[Your assignment]
Your job is to report every line of the entries that has "minus".

[Given records]
---+---

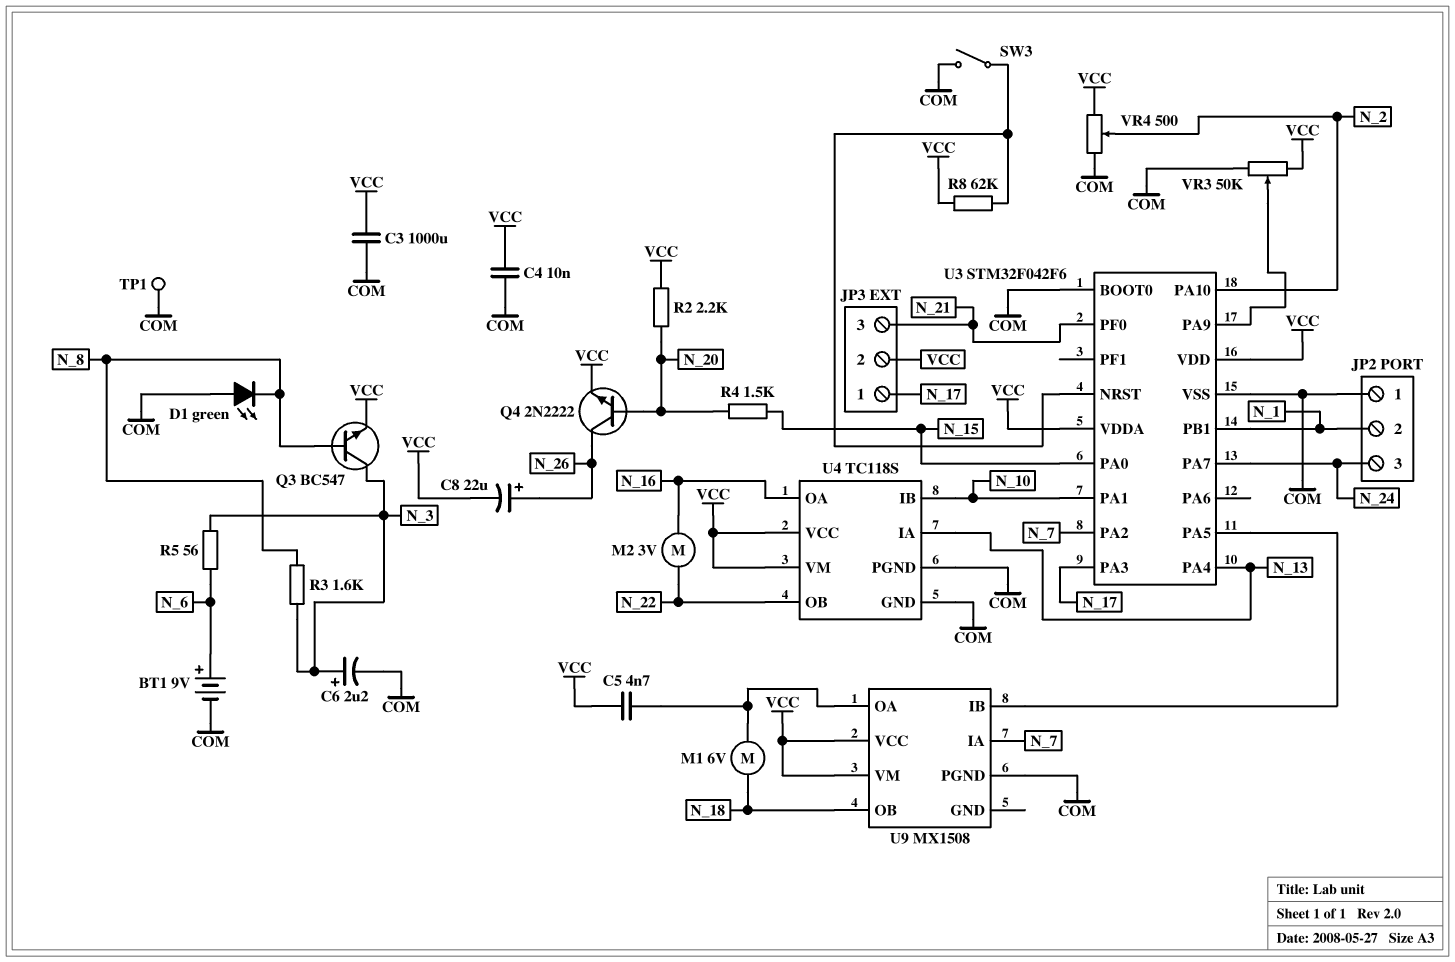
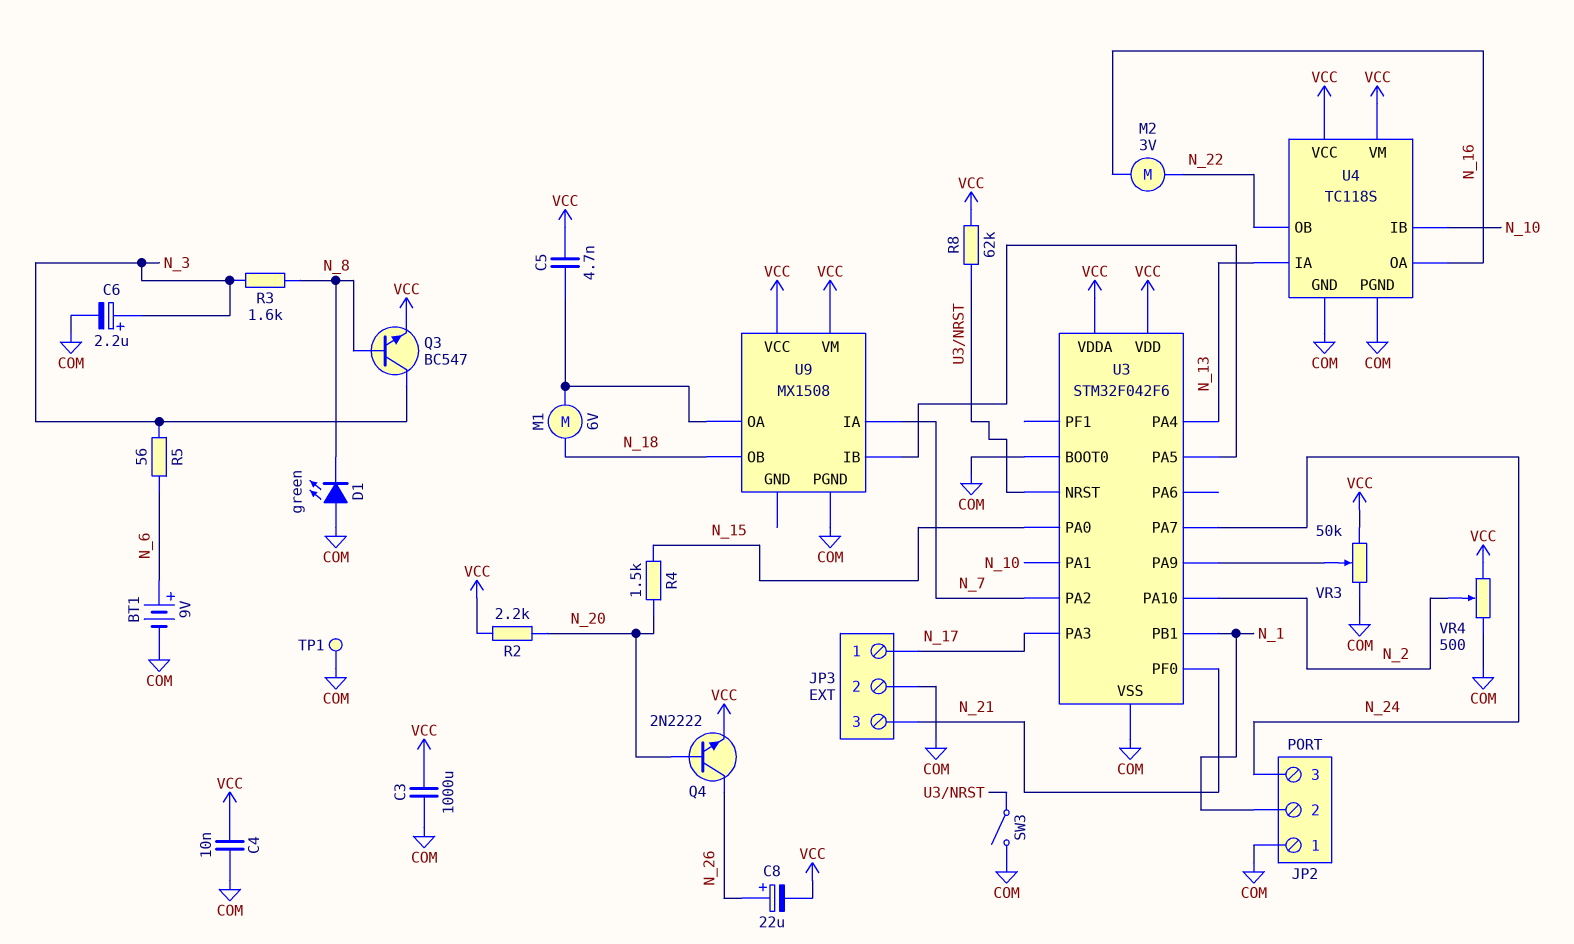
JP3 pin 2: VCC -> COM

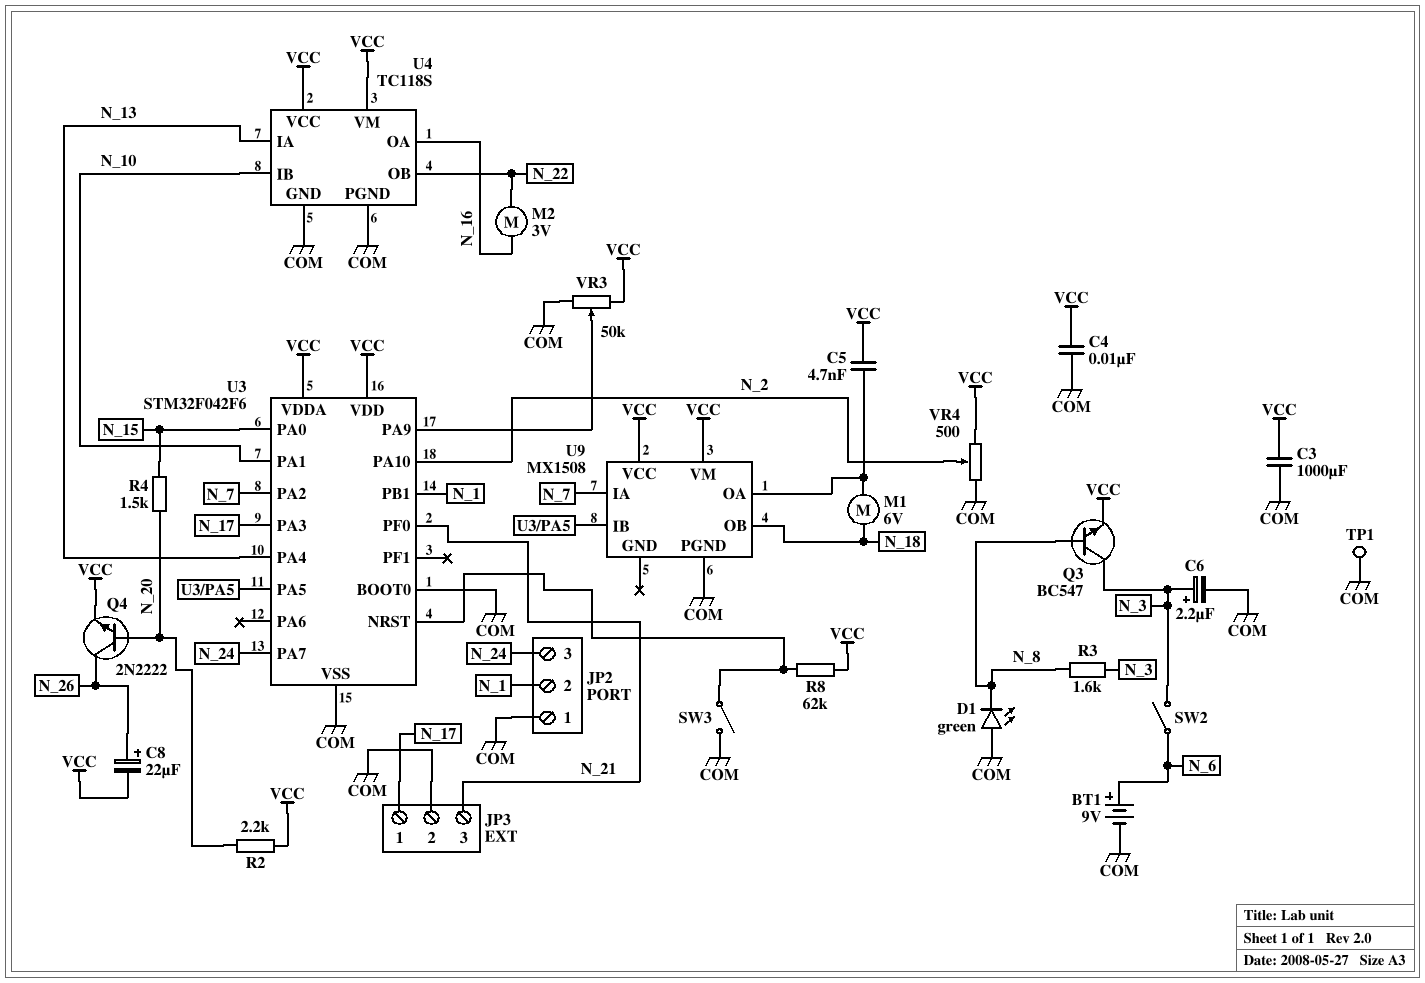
R5: 56 (N_3, N_6) -> none
SW2: none -> switch (N_3, N_6)

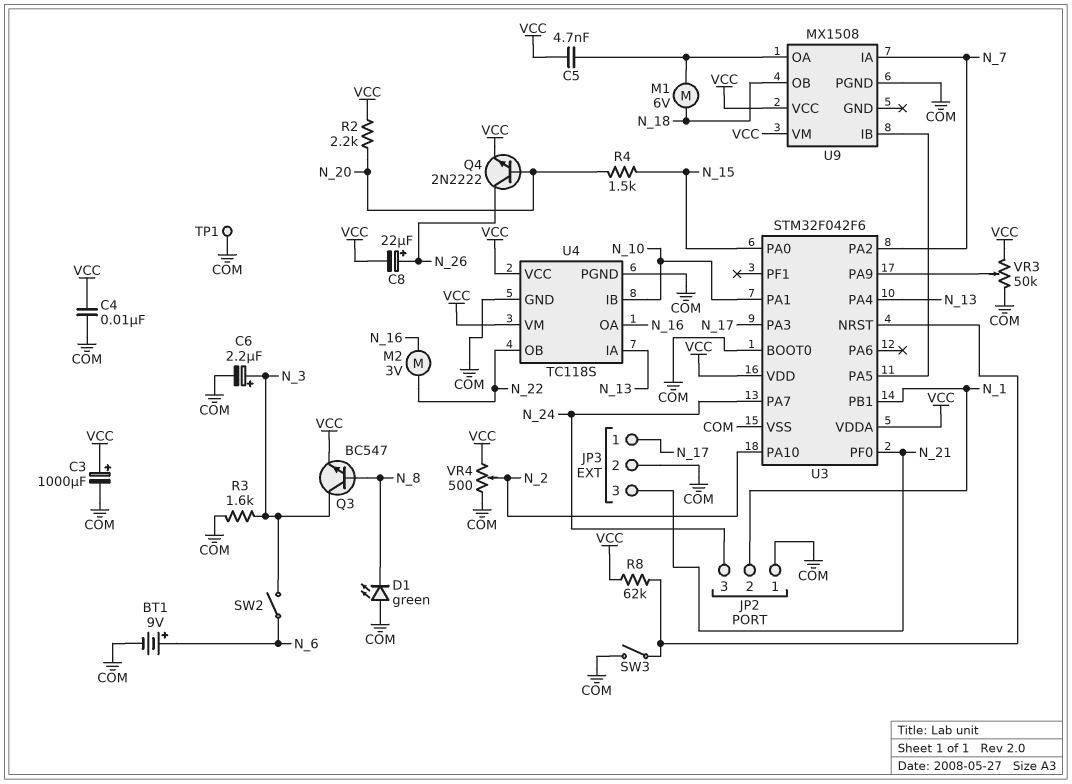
C3: 1000uF (COM, VCC) -> 1000uF (plus VCC, minus COM)
R3: 1.6k (N_3, N_8) -> 1.6k (COM, N_3)

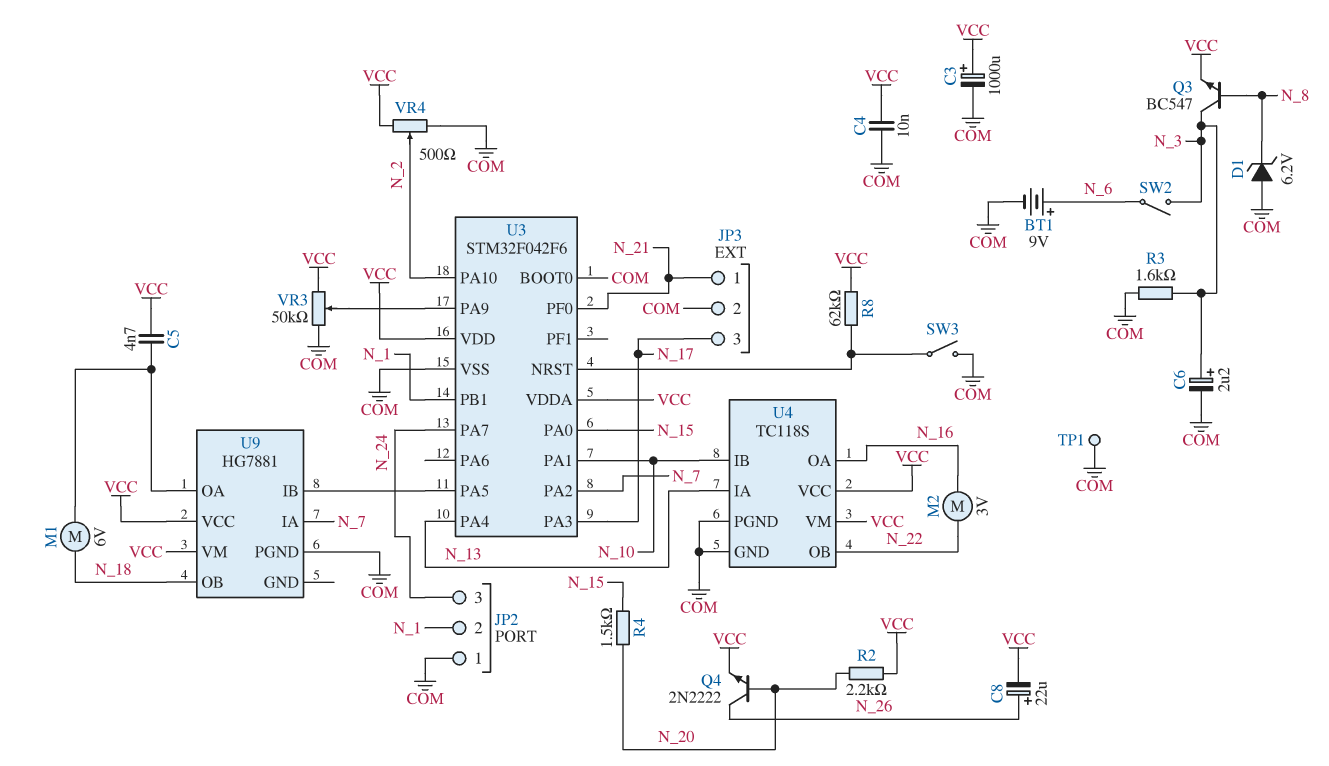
D1: LED green (A COM, K N_8) -> zener 6.2V (A COM, K N_8)
JP3 pin 1: N_17 -> N_21
JP3 pin 3: N_21 -> N_17
U9: MX1508 -> HG7881

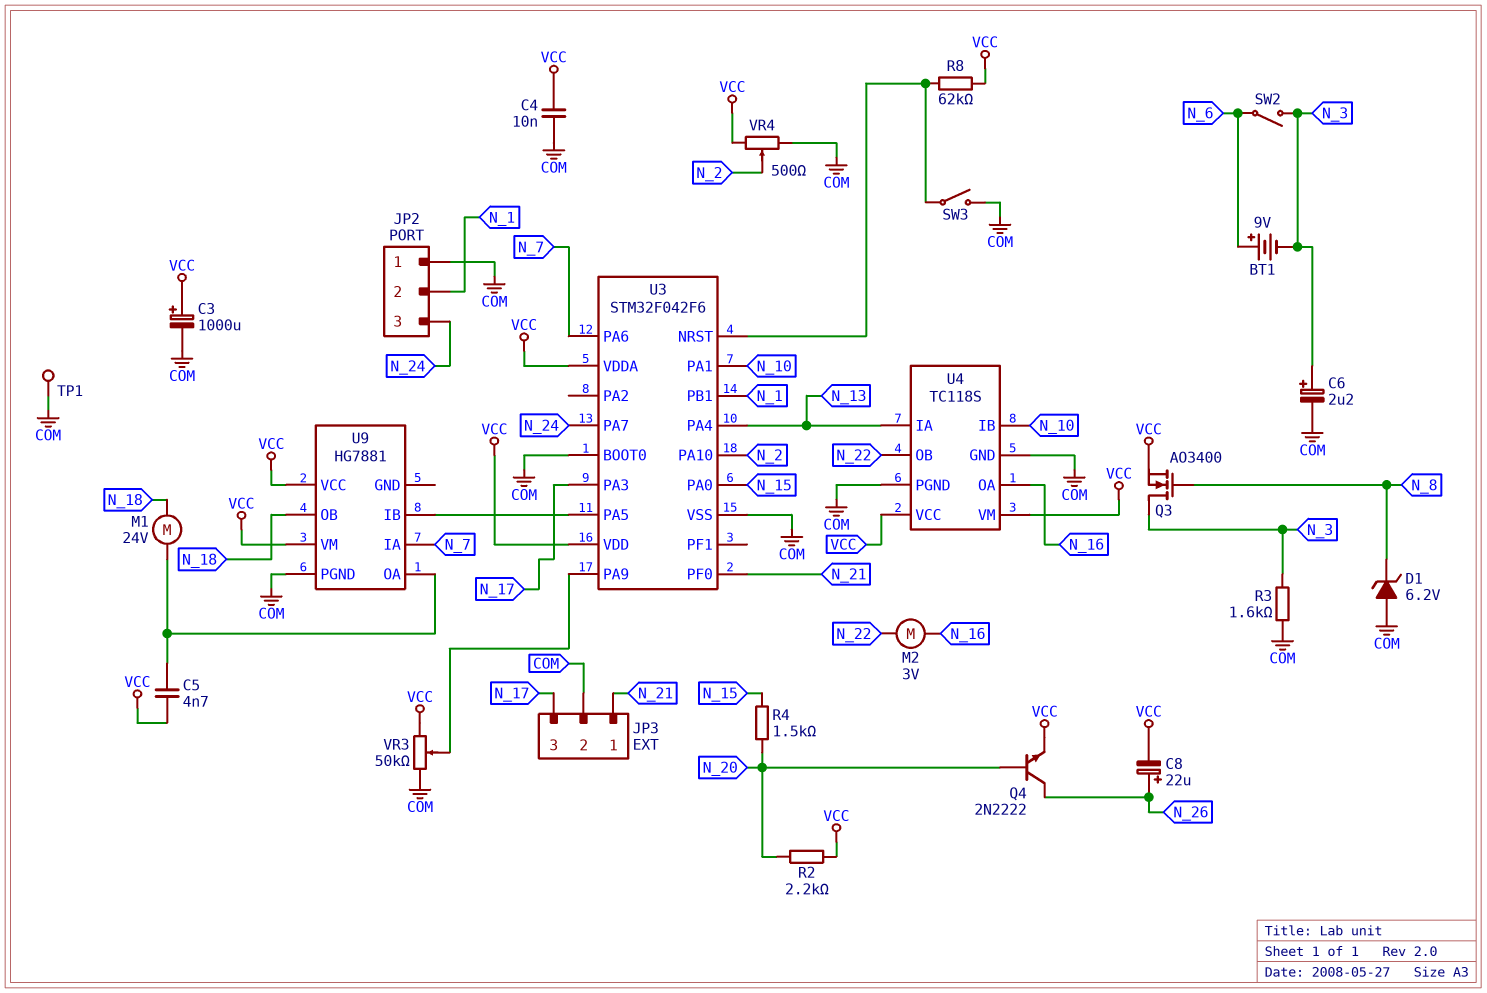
BT1: 9V (plus N_6, minus COM) -> 9V (plus N_6, minus N_3)
M1: motor 6V (N_18, U9/OA) -> motor 24V (N_18, U9/OA)
Q3: NPN BC547 (B N_8, C N_3, E VCC) -> NMOS AO3400 (G N_8, D N_3, S VCC)
U3 pin PA2: N_7 -> none
U3 pin PA6: none -> N_7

---+---

[Result]
C3: 1000uF (COM, VCC) -> 1000uF (plus VCC, minus COM)
BT1: 9V (plus N_6, minus COM) -> 9V (plus N_6, minus N_3)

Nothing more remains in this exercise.